WORK REQUEST = Of the material below, only the lines from the line containing "black pencil: 1 -> 2" down to the line containing "yellow pencil: 6 -> 5" belong in the answer, written out exactly.

DATA LISTING =
────────────────────────────────────────
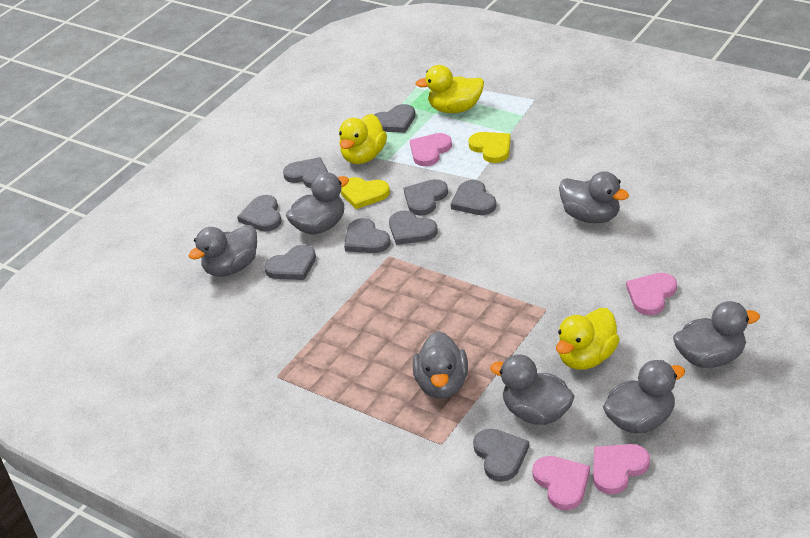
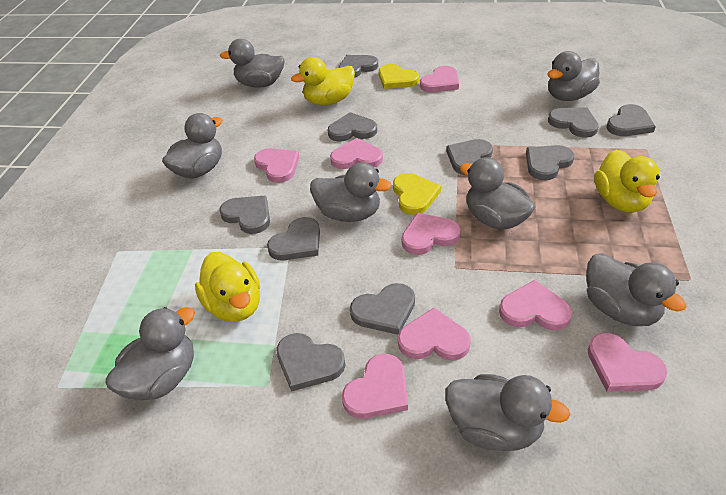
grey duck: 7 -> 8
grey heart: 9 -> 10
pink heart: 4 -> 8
────────────────────────────────────────
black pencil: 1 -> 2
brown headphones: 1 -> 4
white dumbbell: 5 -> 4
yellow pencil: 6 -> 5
────────────────────────────────────────
TASK RESULT =
black pencil: 1 -> 2
brown headphones: 1 -> 4
white dumbbell: 5 -> 4
yellow pencil: 6 -> 5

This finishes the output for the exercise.